EXTRACTED MATERIAL:
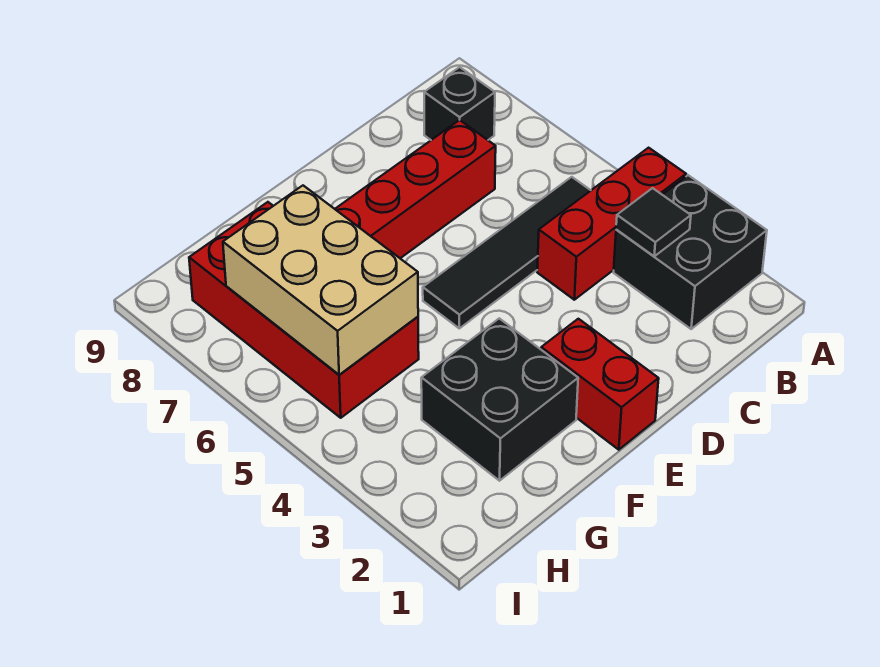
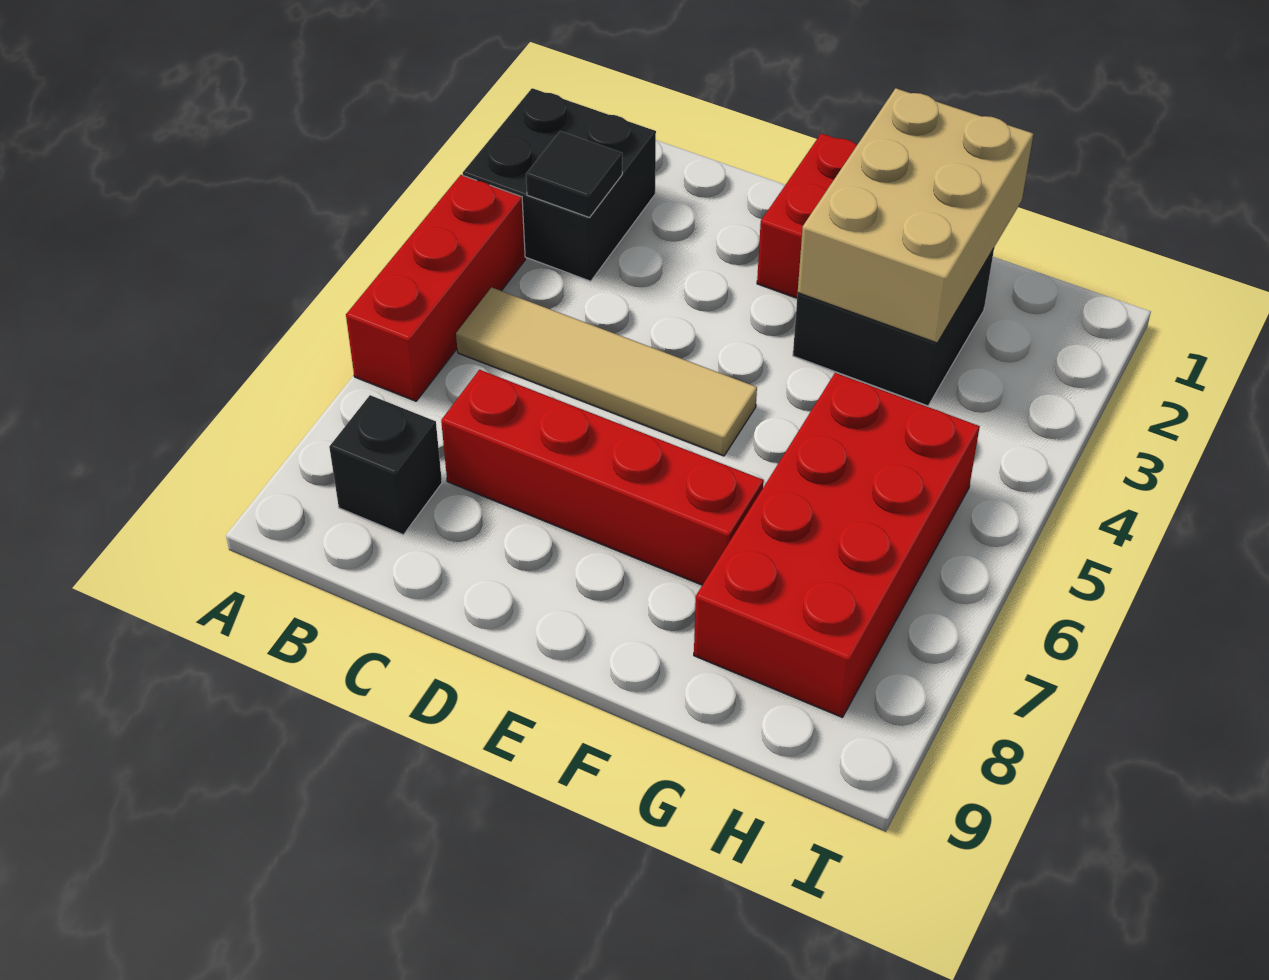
red brick A4:C4 level 1 -> red brick A4:A6 level 1
black tile B5:E5 level 1 -> tan tile B5:E5 level 1
tan brick G5:H7 level 2 -> tan brick F1:G3 level 2

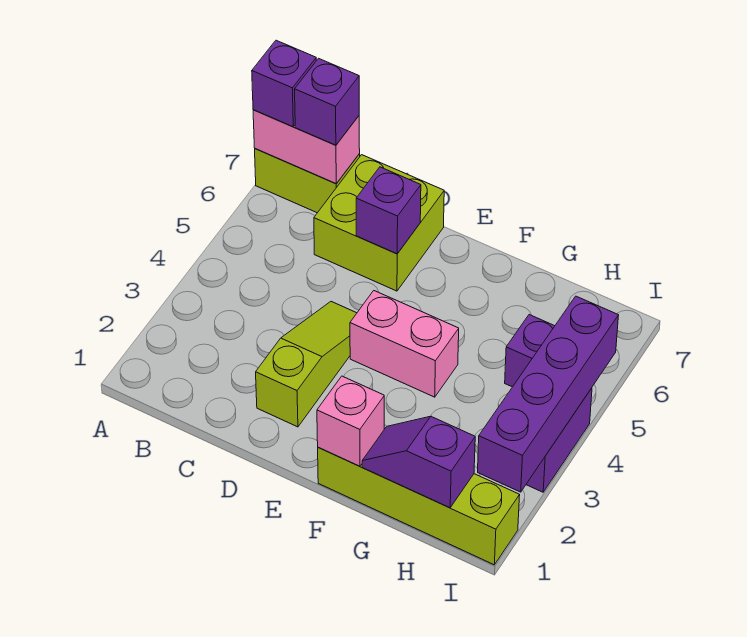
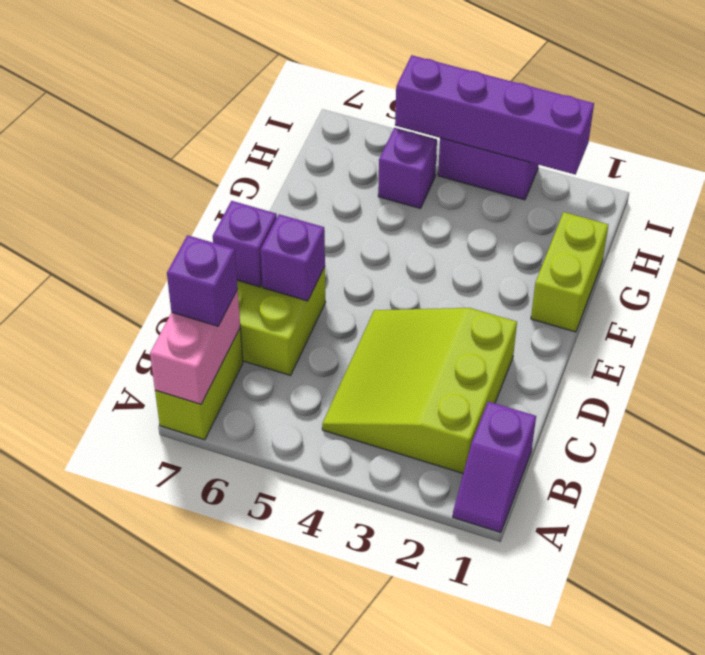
purple brick A7 level 3 -> purple brick D7 level 2
lime slope D2:D4 level 1 top 2 -> lime slope B2:D4 level 1 top 2
pink brick E4:F4 level 1 -> none
lime brick F1:I1 level 1 -> lime brick F1:G1 level 1
pink brick F1 level 2 -> none
purple slope G1:H1 level 2 top H -> purple slope A1:B1 level 1 top B

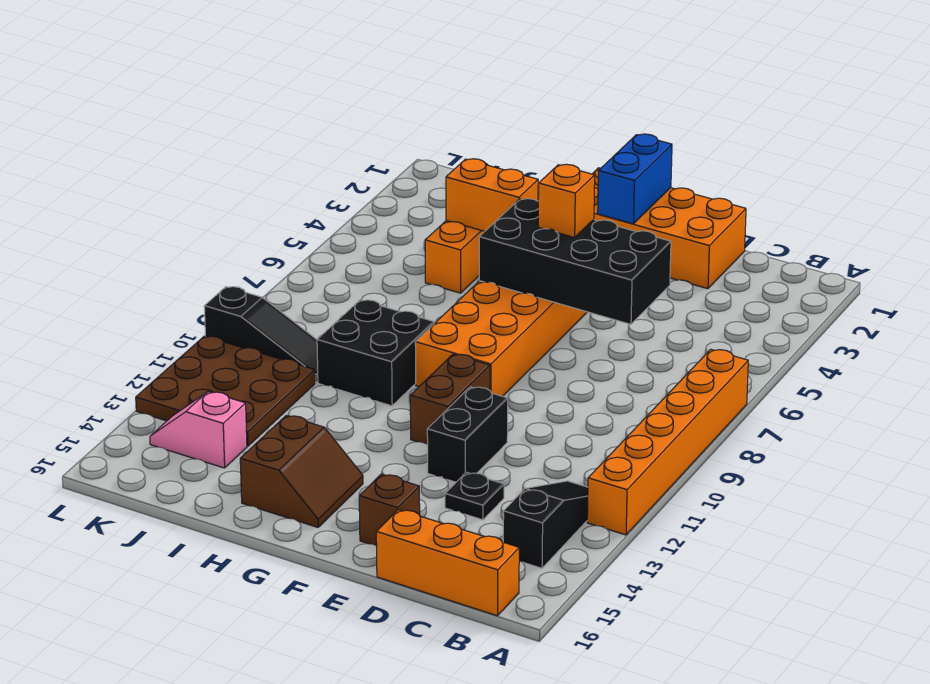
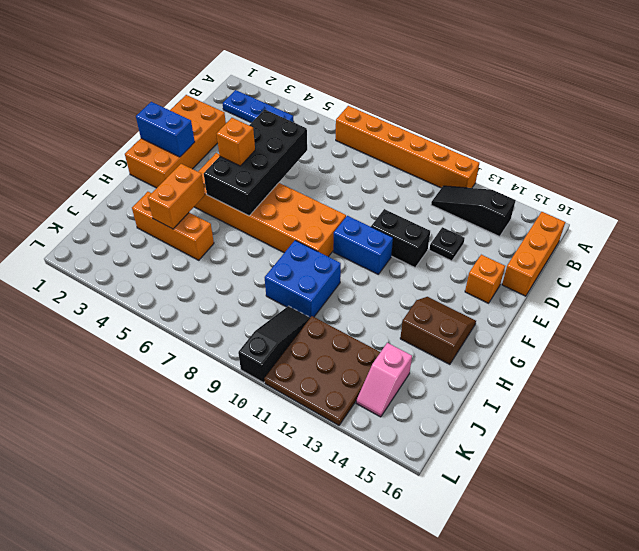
none -> blue plate B2:B4 level 1
brown brick E15 level 1 -> orange brick E15 level 1
brown brick F10:F11 level 1 -> blue brick F10:F11 level 1
black brick H9:I10 level 1 -> blue brick H9:I10 level 1

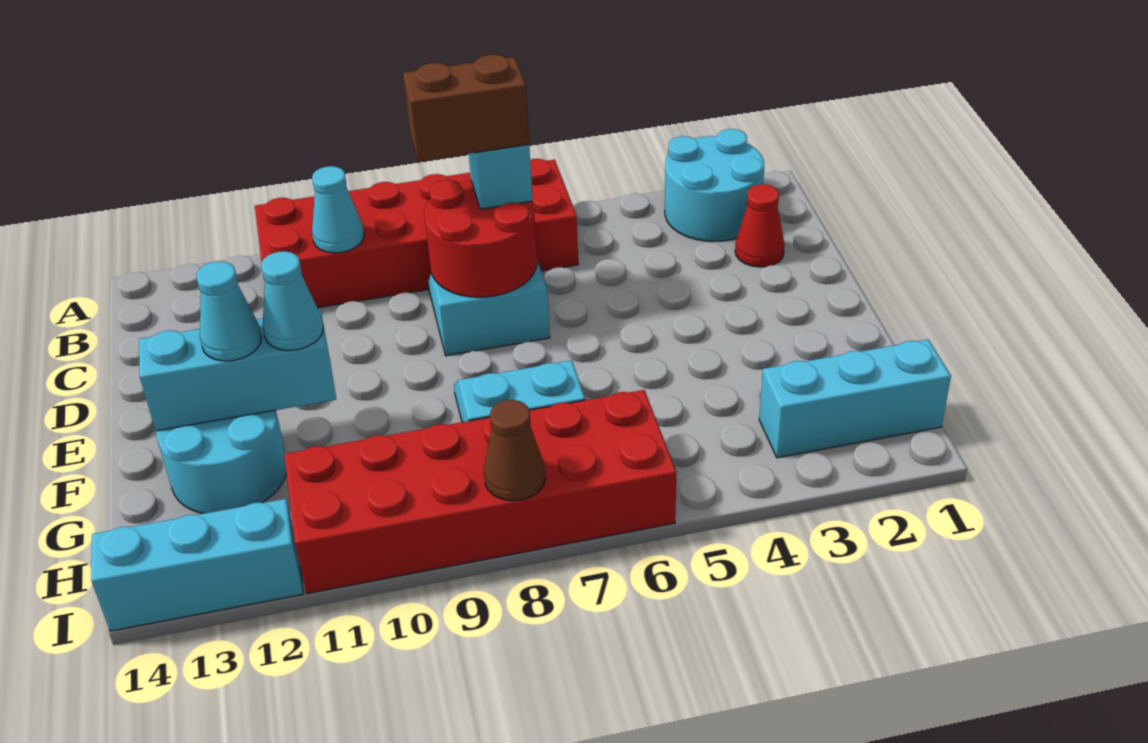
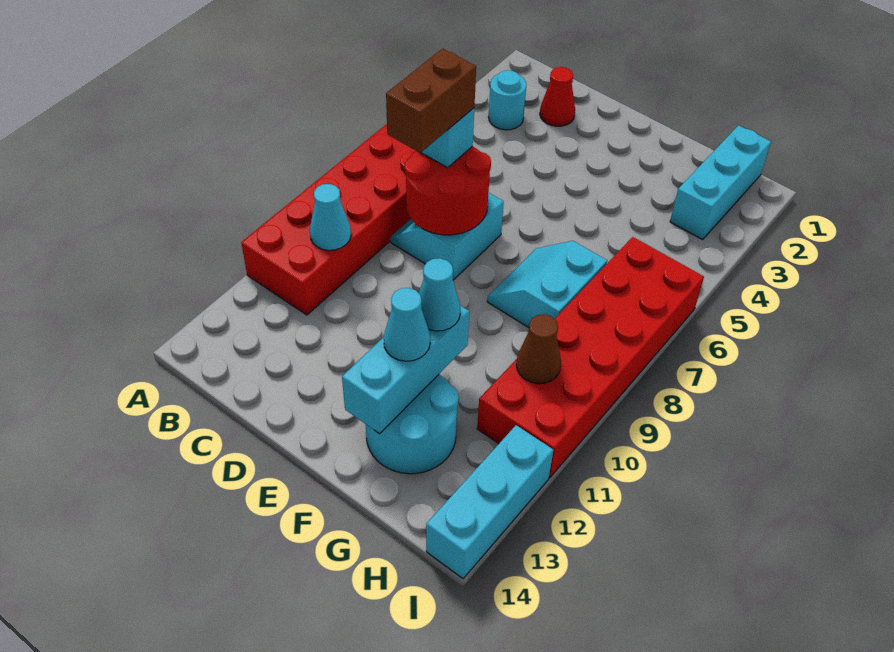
cyan round brick A2:B3 level 1 -> cyan round brick B3 level 1
brown cone I8 level 2 -> brown cone H10 level 2

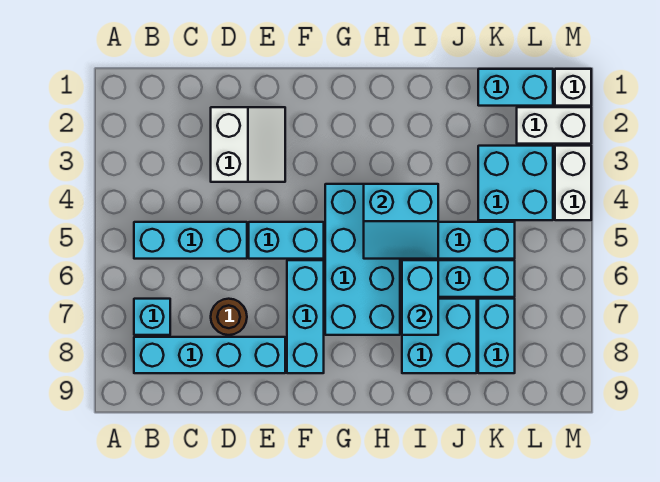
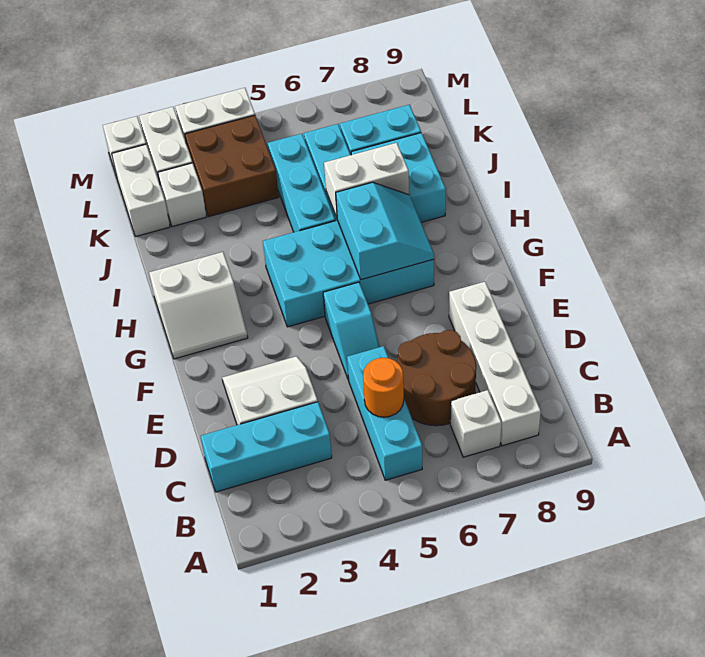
cyan brick B7 level 1 -> white brick B7 level 1
cyan brick B8:E8 level 1 -> white brick B8:E8 level 1
none -> orange round brick C5 level 2
brown round brick D7 level 1 -> brown round brick C6:D7 level 1
cyan brick E5:F5 level 1 -> cyan slope E5:F5 level 1 top F
cyan brick F6:F8 level 1 -> cyan brick C1:C3 level 1
none -> white slope G1:H2 level 1 top H
cyan slope H4:I5 level 2 top 4 -> cyan slope G6:H7 level 2 top 6
cyan brick I6:I7 level 2 -> white brick I6:I7 level 2
cyan brick K1:L1 level 1 -> white brick K1:L1 level 1
none -> white brick K2 level 1
cyan brick K3:L4 level 1 -> brown brick K3:L4 level 1

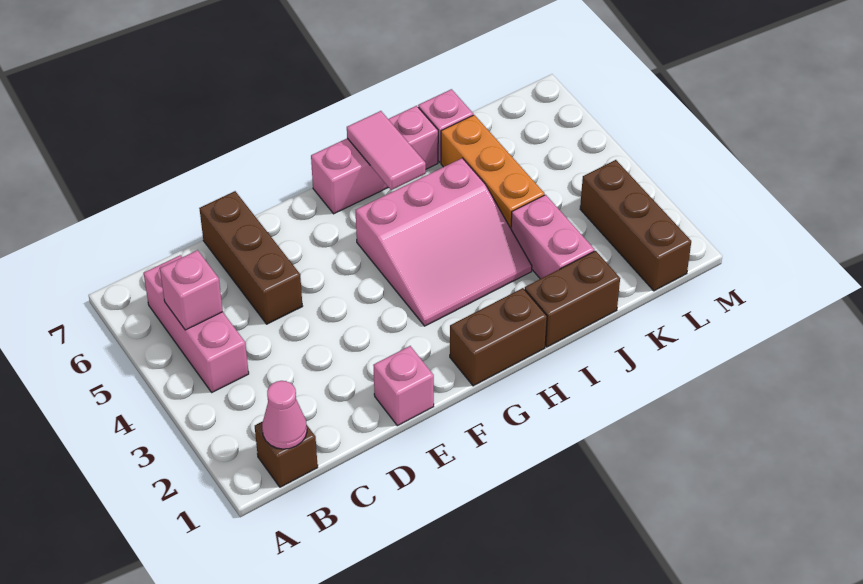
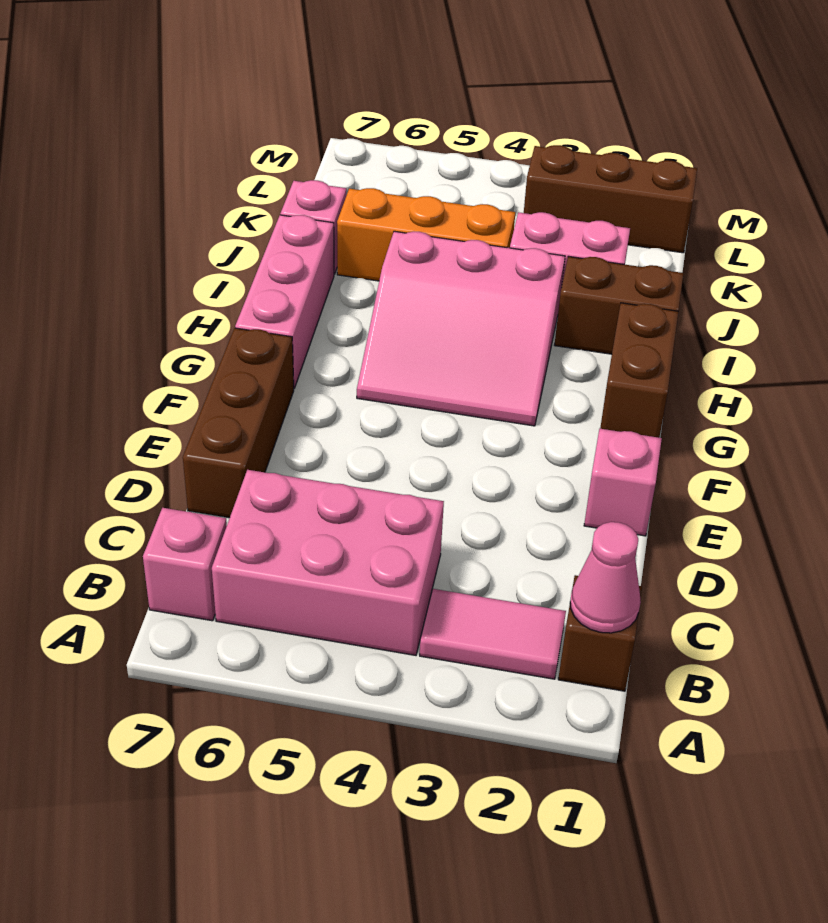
pink brick B4:B6 level 1 -> pink brick B4:C6 level 1
pink brick B5 level 2 -> pink brick B7 level 1
brown brick D5:D7 level 1 -> brown brick D7:F7 level 1
pink slope G3:I5 level 1 top 5 -> pink slope G3:I5 level 1 top I
pink tile H6:H7 level 2 -> pink tile B2:B3 level 1
brown brick I1:J1 level 1 -> brown brick I1:I2 level 1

EXERCISE PROMPT: The answer must be a single number: how many lines of the data include the string "none".

SOLUTION TO THIS EXERCISE: 6